This exercise calls for retyping every line below exactly, with the images omitted.

- DATA EXCERPT
-------------------------
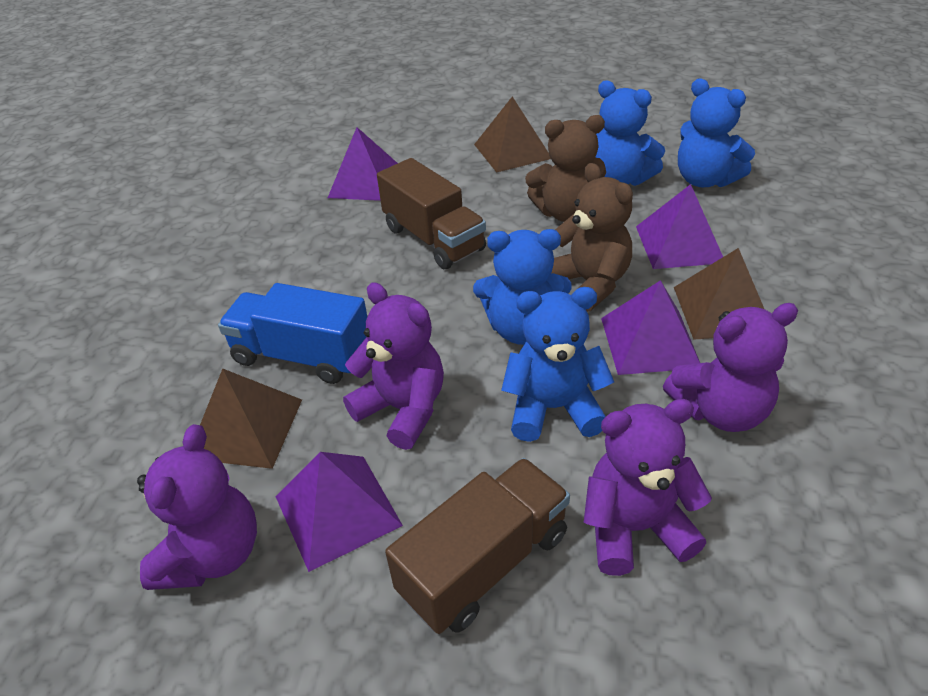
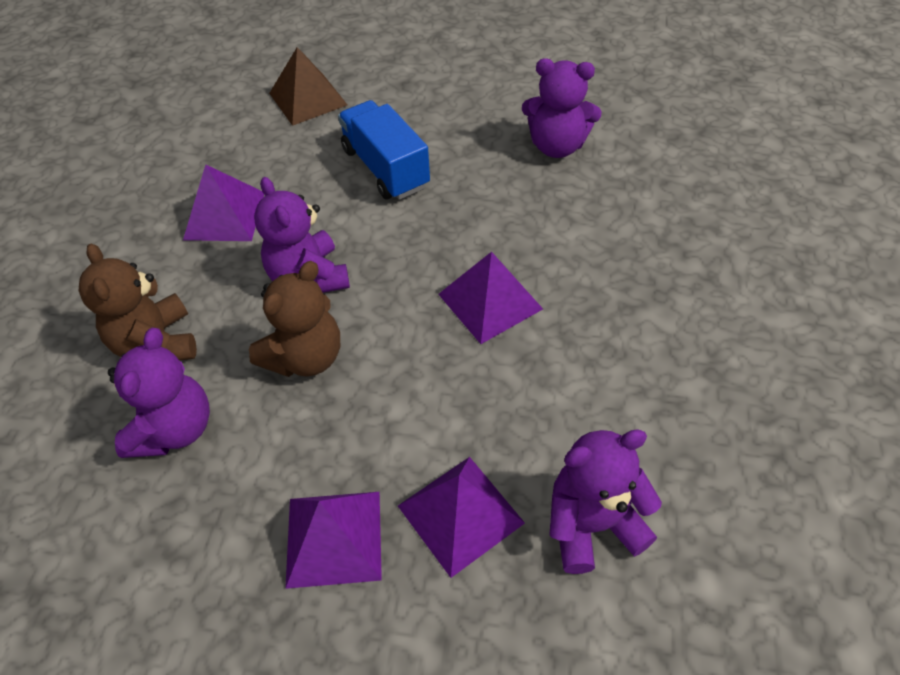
blue teddy bear: 4 -> 0
brown pyramid: 3 -> 1
brown truck: 2 -> 0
-------------------------
- ANSWER SECTION
blue teddy bear: 4 -> 0
brown pyramid: 3 -> 1
brown truck: 2 -> 0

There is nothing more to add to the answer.